▸ **PROBLEM REQUIREMENTS**:
In the entries below, find the line containing "blue star: (139, 152) -> (91, 121), moved" and the line containing "pink cross: (230, 203) -> (117, 100), moved". Copy those two lines and everything between them exactly, without the pictures.

▸ **GIVEN ENTRIES**:
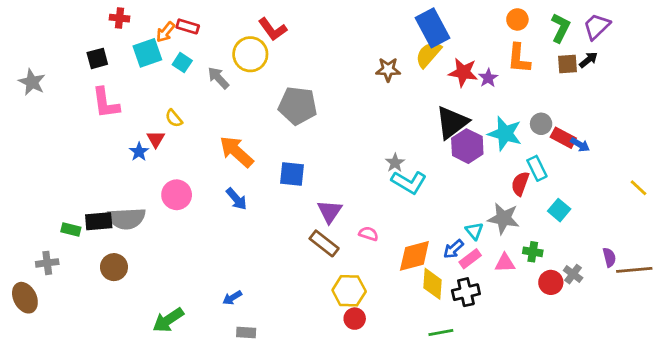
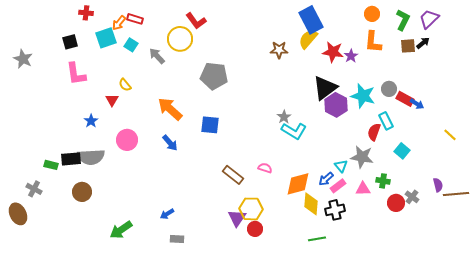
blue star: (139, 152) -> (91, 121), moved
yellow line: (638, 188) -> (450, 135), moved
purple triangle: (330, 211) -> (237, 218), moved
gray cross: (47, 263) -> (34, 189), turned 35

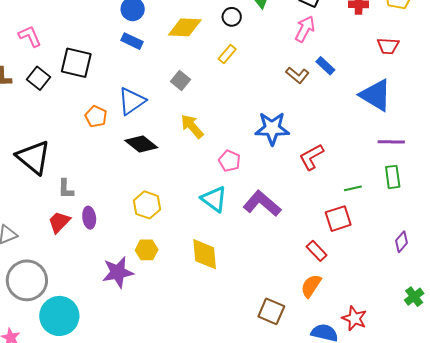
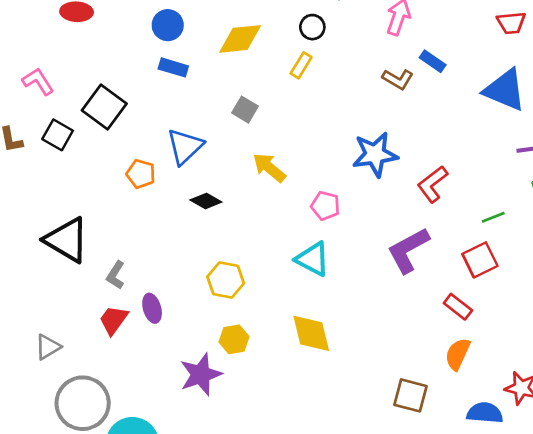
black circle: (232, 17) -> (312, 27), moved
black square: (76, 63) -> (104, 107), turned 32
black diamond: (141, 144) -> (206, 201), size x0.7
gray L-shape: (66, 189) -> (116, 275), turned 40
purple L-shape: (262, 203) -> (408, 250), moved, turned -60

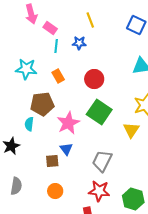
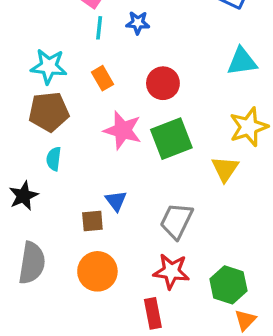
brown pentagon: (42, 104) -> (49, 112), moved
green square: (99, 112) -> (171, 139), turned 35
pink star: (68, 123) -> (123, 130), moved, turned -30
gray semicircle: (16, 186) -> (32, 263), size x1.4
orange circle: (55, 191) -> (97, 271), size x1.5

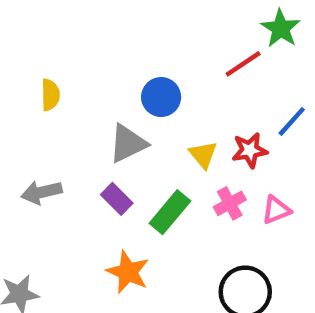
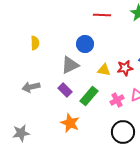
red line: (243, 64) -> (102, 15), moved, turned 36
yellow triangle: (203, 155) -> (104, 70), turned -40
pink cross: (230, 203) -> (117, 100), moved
==
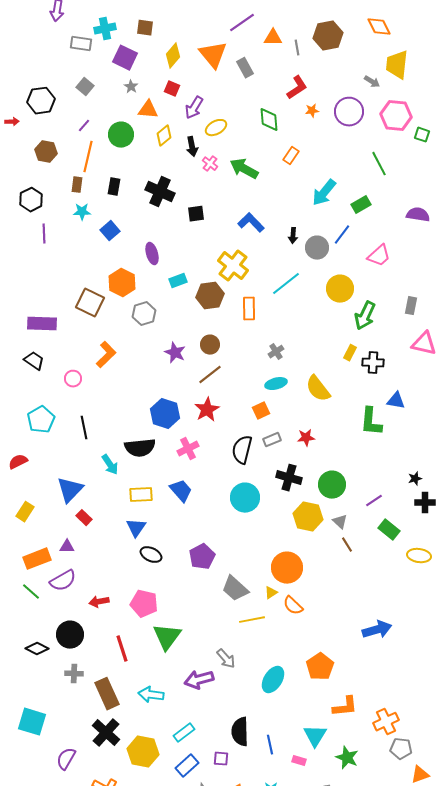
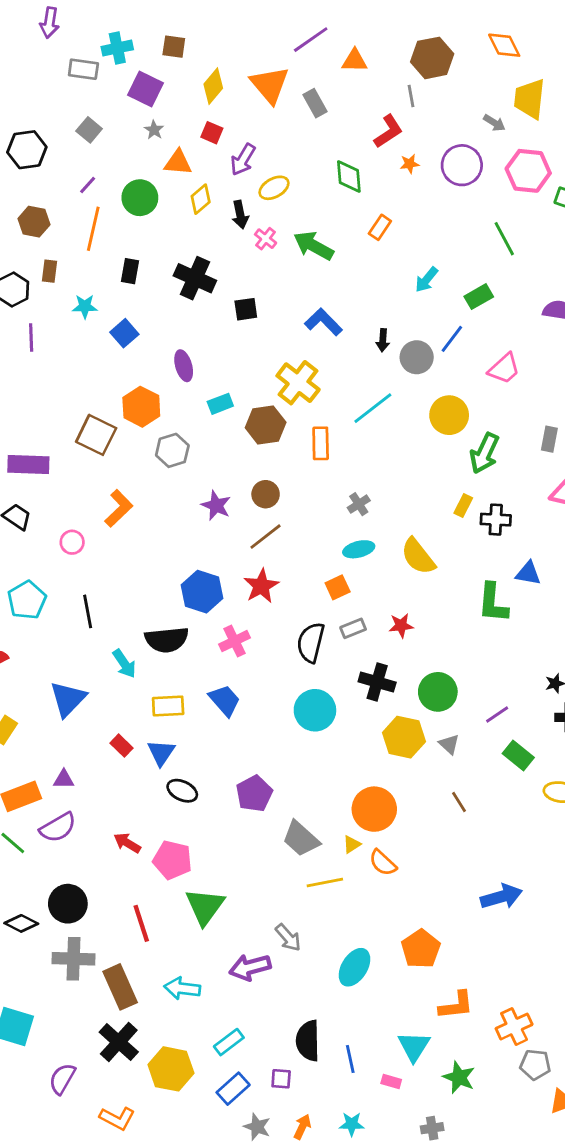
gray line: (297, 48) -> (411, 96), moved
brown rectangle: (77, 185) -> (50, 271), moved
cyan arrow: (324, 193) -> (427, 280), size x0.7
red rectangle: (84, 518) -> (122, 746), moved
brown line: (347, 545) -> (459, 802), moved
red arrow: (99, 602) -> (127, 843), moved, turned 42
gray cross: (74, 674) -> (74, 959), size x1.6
--
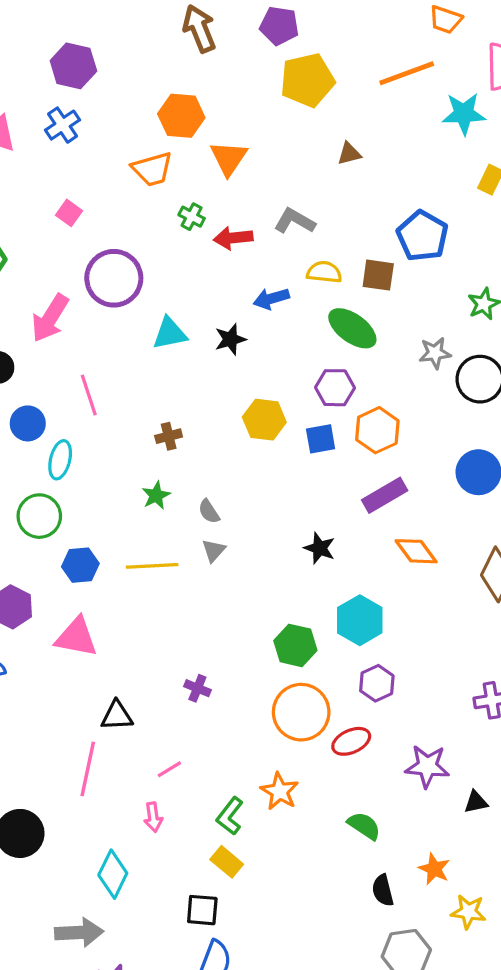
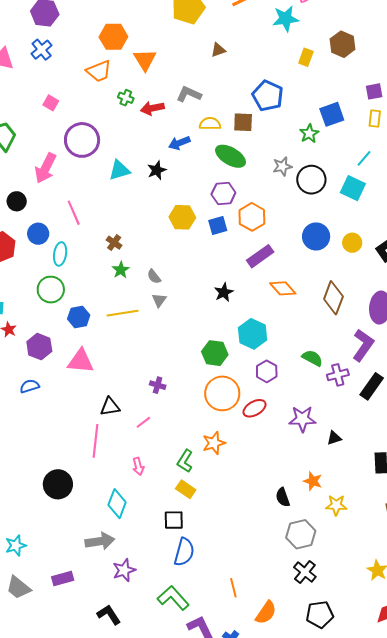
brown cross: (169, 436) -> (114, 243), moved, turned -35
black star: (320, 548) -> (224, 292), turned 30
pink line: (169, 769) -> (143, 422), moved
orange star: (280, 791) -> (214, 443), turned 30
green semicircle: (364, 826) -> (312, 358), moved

▸ **THE ANSWER**:
blue star: (139, 152) -> (91, 121), moved
yellow line: (638, 188) -> (450, 135), moved
purple triangle: (330, 211) -> (237, 218), moved
gray cross: (47, 263) -> (34, 189), turned 35

black circle: (232, 17) -> (312, 27), moved
black square: (76, 63) -> (104, 107), turned 32
black diamond: (141, 144) -> (206, 201), size x0.7
gray L-shape: (66, 189) -> (116, 275), turned 40
purple L-shape: (262, 203) -> (408, 250), moved, turned -60

brown pentagon: (42, 104) -> (49, 112), moved
green square: (99, 112) -> (171, 139), turned 35
pink star: (68, 123) -> (123, 130), moved, turned -30
gray semicircle: (16, 186) -> (32, 263), size x1.4
orange circle: (55, 191) -> (97, 271), size x1.5

red line: (243, 64) -> (102, 15), moved, turned 36
yellow triangle: (203, 155) -> (104, 70), turned -40
pink cross: (230, 203) -> (117, 100), moved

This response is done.